[[ Provided records open ]]

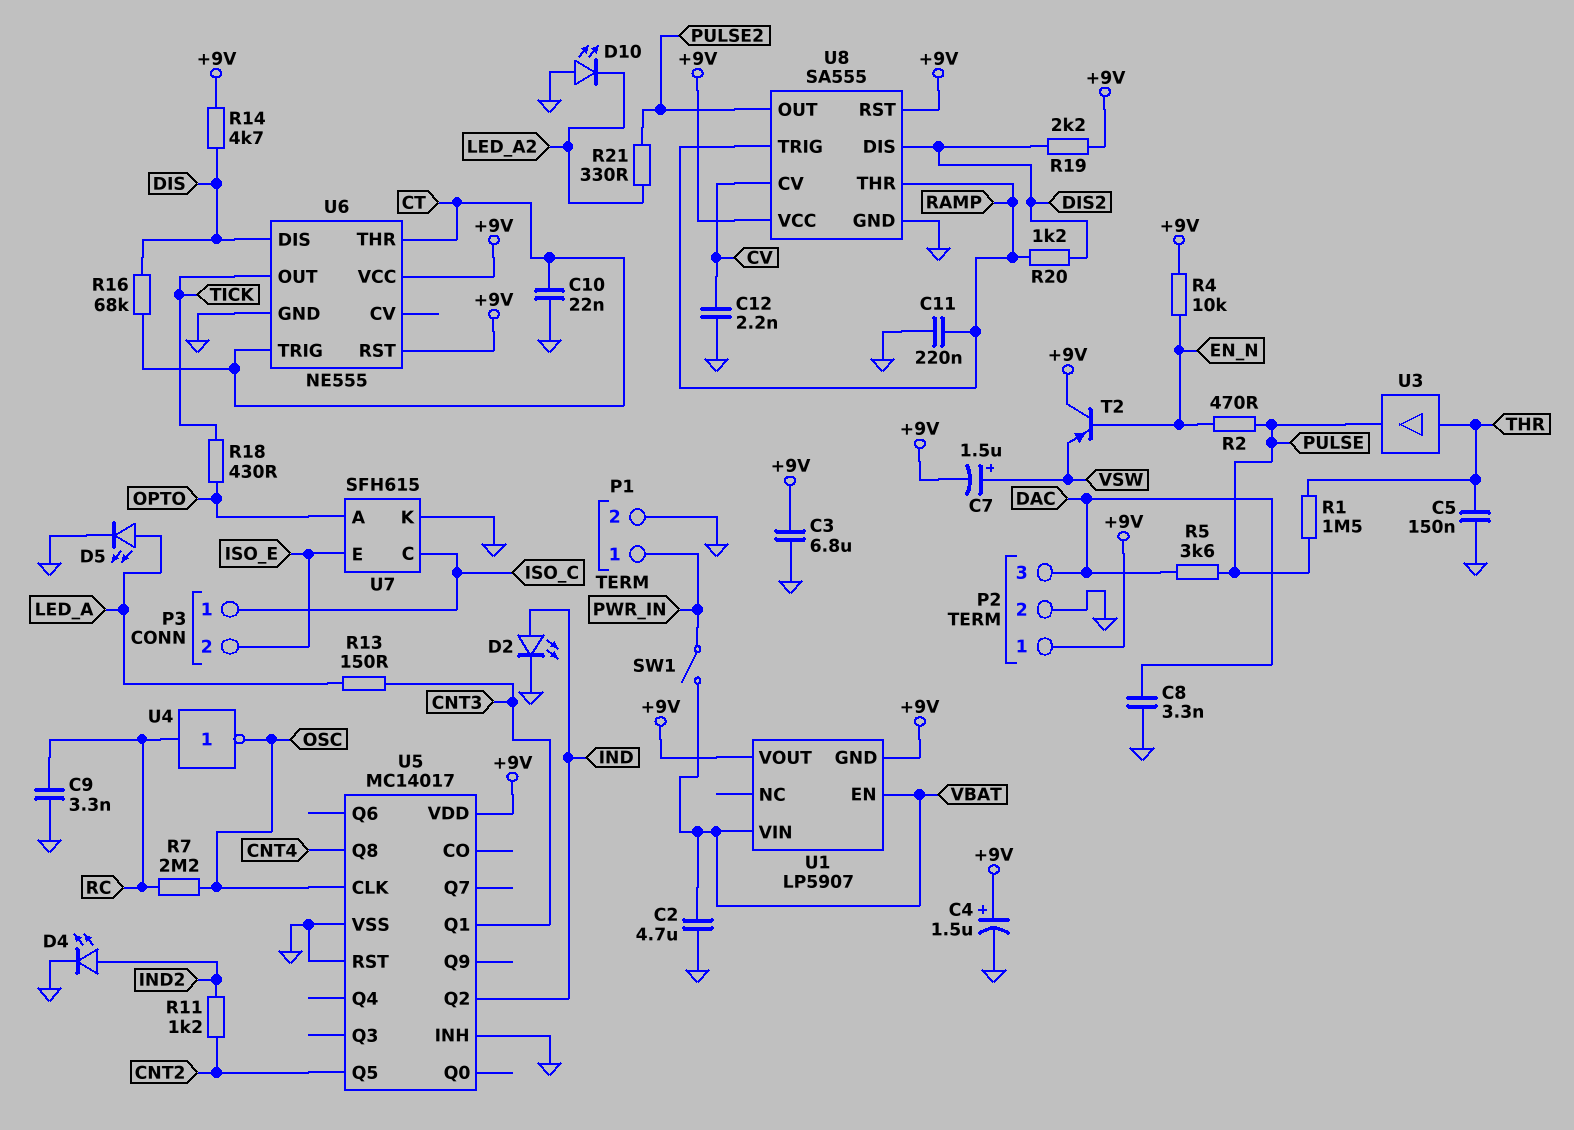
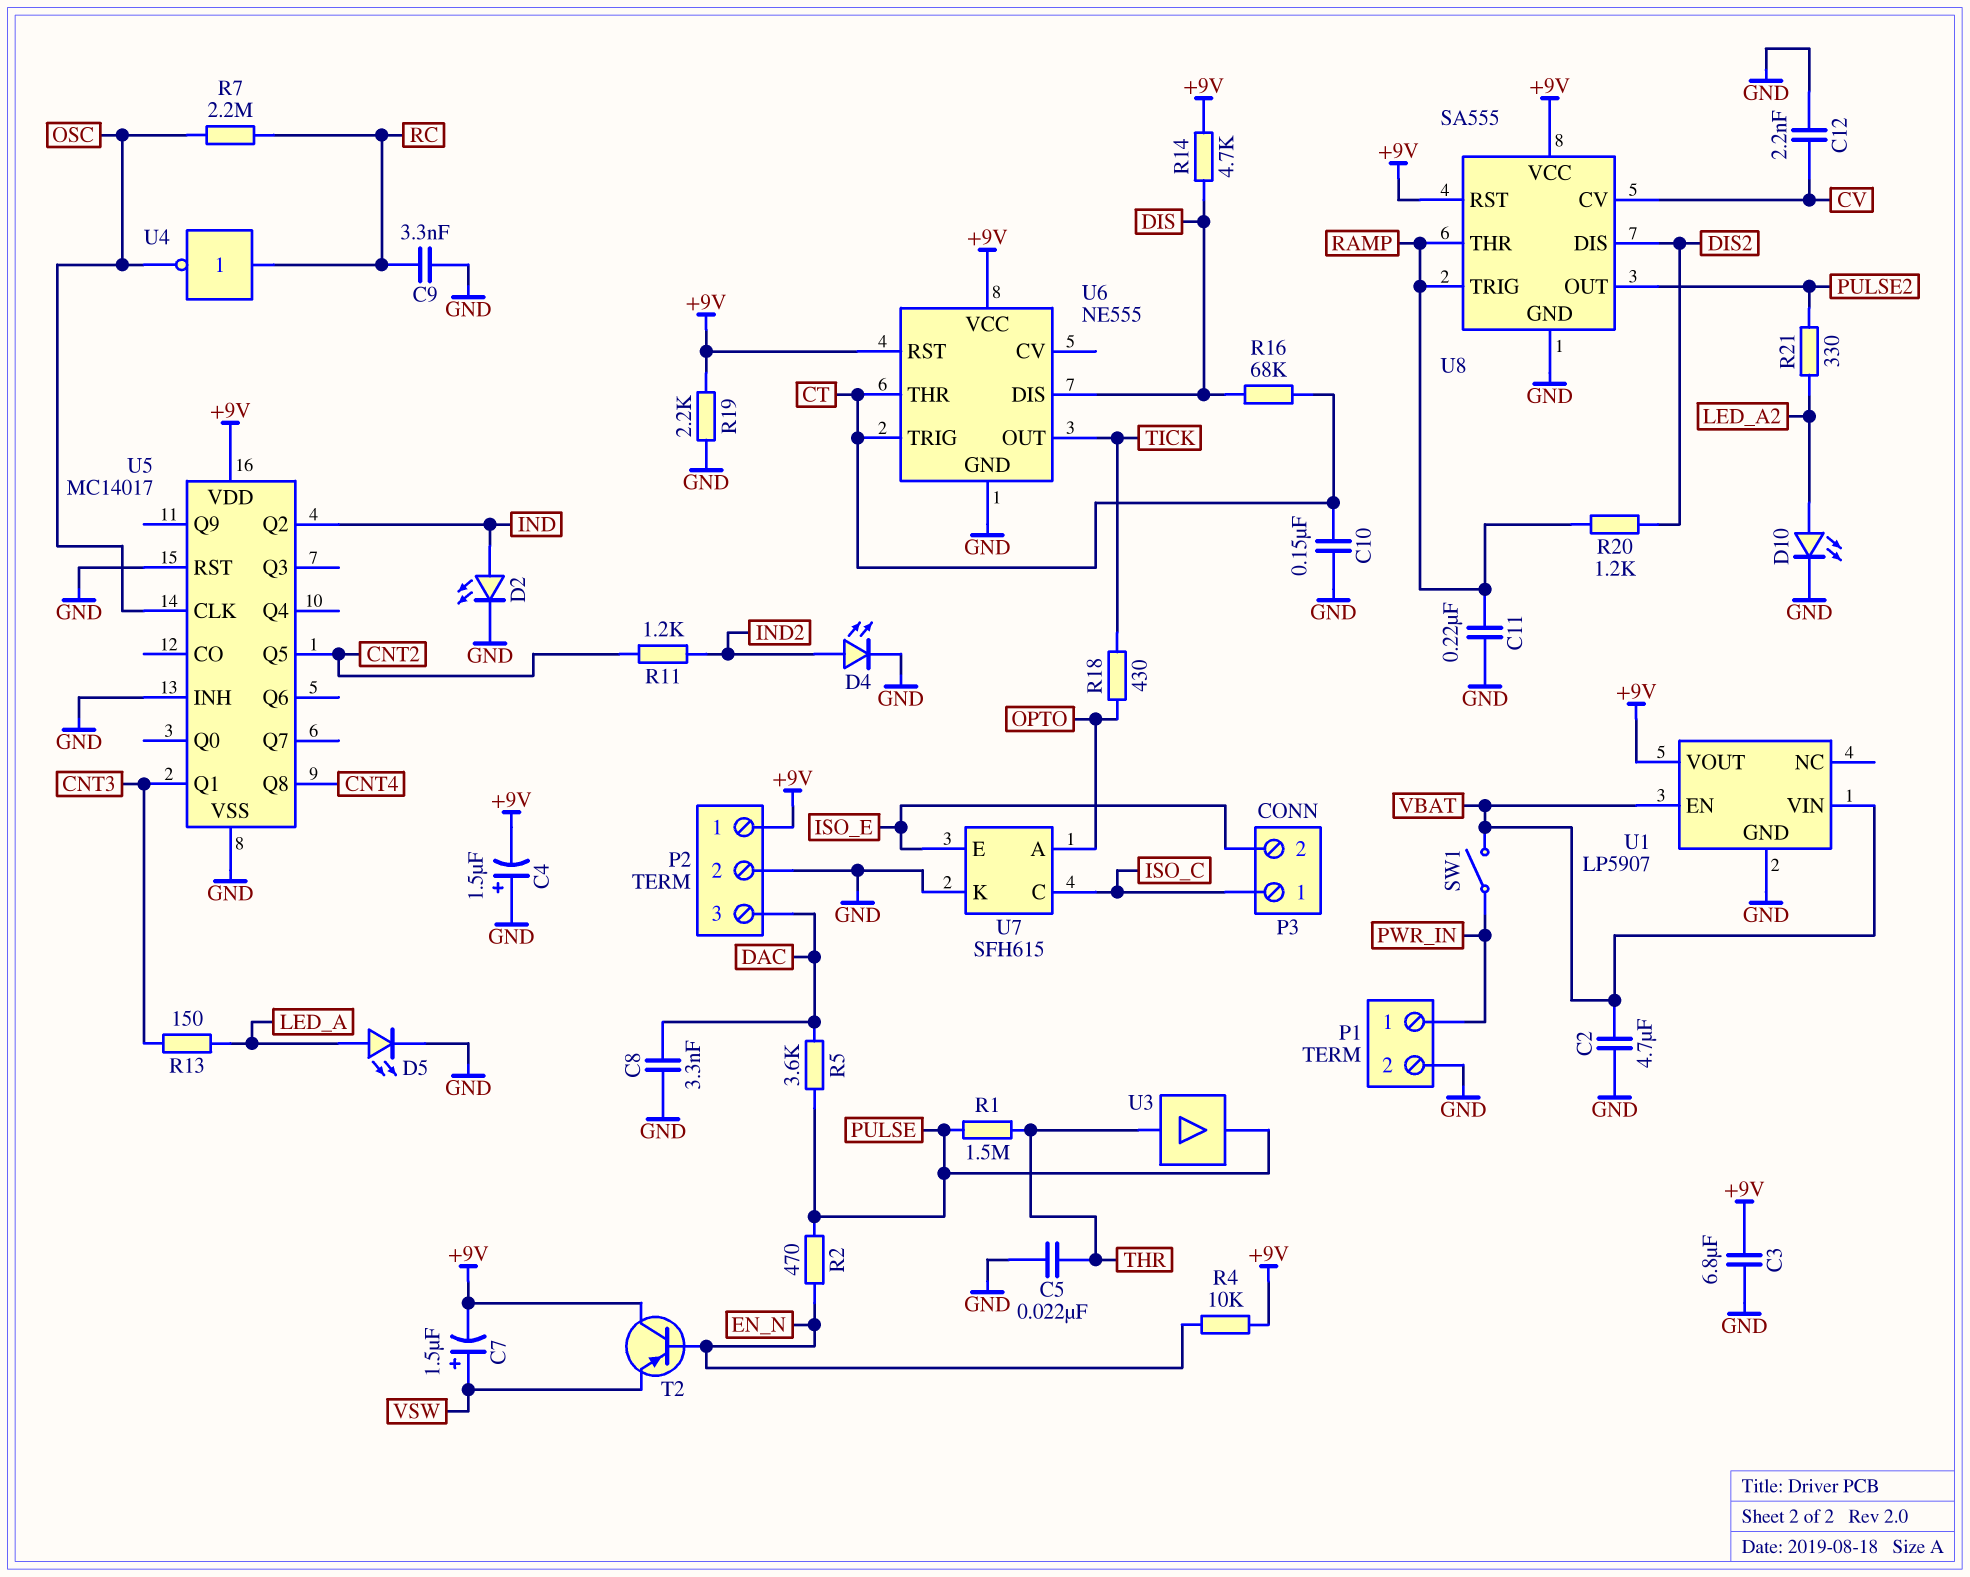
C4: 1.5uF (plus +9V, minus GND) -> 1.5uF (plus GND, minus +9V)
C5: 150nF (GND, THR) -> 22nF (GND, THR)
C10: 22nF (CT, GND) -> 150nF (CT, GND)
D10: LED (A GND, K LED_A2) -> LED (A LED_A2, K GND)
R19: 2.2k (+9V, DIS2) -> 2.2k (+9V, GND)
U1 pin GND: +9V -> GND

[[ Provided records closed ]]

■ Prompt
Where an entry holds a picture, leave the picture out and output the rest exactly.

■ Written reply
C4: 1.5uF (plus +9V, minus GND) -> 1.5uF (plus GND, minus +9V)
C5: 150nF (GND, THR) -> 22nF (GND, THR)
C10: 22nF (CT, GND) -> 150nF (CT, GND)
D10: LED (A GND, K LED_A2) -> LED (A LED_A2, K GND)
R19: 2.2k (+9V, DIS2) -> 2.2k (+9V, GND)
U1 pin GND: +9V -> GND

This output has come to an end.